• [TASK TO CARRY OUT] Top to bottom, give the entries again exactly as written.

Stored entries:
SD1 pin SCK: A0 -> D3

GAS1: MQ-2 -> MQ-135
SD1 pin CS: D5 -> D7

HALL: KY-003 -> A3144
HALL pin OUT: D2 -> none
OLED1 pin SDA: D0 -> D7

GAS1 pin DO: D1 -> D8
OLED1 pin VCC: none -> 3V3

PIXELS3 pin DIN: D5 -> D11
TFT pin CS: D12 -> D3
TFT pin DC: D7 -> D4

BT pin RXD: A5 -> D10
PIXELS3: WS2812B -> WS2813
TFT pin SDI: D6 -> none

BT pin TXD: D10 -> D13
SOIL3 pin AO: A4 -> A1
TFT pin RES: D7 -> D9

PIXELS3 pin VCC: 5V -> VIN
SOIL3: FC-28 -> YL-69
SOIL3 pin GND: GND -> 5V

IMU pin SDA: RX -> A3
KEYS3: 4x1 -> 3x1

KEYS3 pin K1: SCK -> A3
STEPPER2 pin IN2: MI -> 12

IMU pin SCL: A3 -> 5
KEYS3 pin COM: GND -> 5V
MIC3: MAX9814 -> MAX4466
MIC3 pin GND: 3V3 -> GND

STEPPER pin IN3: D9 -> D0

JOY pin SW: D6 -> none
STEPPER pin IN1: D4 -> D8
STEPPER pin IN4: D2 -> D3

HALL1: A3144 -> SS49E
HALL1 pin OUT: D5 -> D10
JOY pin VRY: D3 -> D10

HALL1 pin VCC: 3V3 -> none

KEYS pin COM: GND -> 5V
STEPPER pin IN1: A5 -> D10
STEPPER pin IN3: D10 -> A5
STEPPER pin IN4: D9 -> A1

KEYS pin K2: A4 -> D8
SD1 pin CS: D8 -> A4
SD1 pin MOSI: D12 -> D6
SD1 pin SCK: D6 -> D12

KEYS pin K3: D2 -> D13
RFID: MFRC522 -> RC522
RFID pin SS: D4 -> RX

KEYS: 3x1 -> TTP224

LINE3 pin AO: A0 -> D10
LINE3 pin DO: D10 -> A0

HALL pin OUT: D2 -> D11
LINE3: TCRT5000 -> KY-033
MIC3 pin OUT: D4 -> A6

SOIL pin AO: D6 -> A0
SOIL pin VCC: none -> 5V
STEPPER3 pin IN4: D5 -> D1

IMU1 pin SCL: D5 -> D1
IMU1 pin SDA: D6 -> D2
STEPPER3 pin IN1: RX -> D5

• [RESPONSE TO THE EXERCISE]
SD1 pin SCK: A0 -> D3

GAS1: MQ-2 -> MQ-135
SD1 pin CS: D5 -> D7

HALL: KY-003 -> A3144
HALL pin OUT: D2 -> none
OLED1 pin SDA: D0 -> D7

GAS1 pin DO: D1 -> D8
OLED1 pin VCC: none -> 3V3

PIXELS3 pin DIN: D5 -> D11
TFT pin CS: D12 -> D3
TFT pin DC: D7 -> D4

BT pin RXD: A5 -> D10
PIXELS3: WS2812B -> WS2813
TFT pin SDI: D6 -> none

BT pin TXD: D10 -> D13
SOIL3 pin AO: A4 -> A1
TFT pin RES: D7 -> D9

PIXELS3 pin VCC: 5V -> VIN
SOIL3: FC-28 -> YL-69
SOIL3 pin GND: GND -> 5V

IMU pin SDA: RX -> A3
KEYS3: 4x1 -> 3x1

KEYS3 pin K1: SCK -> A3
STEPPER2 pin IN2: MI -> 12

IMU pin SCL: A3 -> 5
KEYS3 pin COM: GND -> 5V
MIC3: MAX9814 -> MAX4466
MIC3 pin GND: 3V3 -> GND

STEPPER pin IN3: D9 -> D0

JOY pin SW: D6 -> none
STEPPER pin IN1: D4 -> D8
STEPPER pin IN4: D2 -> D3

HALL1: A3144 -> SS49E
HALL1 pin OUT: D5 -> D10
JOY pin VRY: D3 -> D10

HALL1 pin VCC: 3V3 -> none

KEYS pin COM: GND -> 5V
STEPPER pin IN1: A5 -> D10
STEPPER pin IN3: D10 -> A5
STEPPER pin IN4: D9 -> A1

KEYS pin K2: A4 -> D8
SD1 pin CS: D8 -> A4
SD1 pin MOSI: D12 -> D6
SD1 pin SCK: D6 -> D12

KEYS pin K3: D2 -> D13
RFID: MFRC522 -> RC522
RFID pin SS: D4 -> RX

KEYS: 3x1 -> TTP224

LINE3 pin AO: A0 -> D10
LINE3 pin DO: D10 -> A0

HALL pin OUT: D2 -> D11
LINE3: TCRT5000 -> KY-033
MIC3 pin OUT: D4 -> A6

SOIL pin AO: D6 -> A0
SOIL pin VCC: none -> 5V
STEPPER3 pin IN4: D5 -> D1

IMU1 pin SCL: D5 -> D1
IMU1 pin SDA: D6 -> D2
STEPPER3 pin IN1: RX -> D5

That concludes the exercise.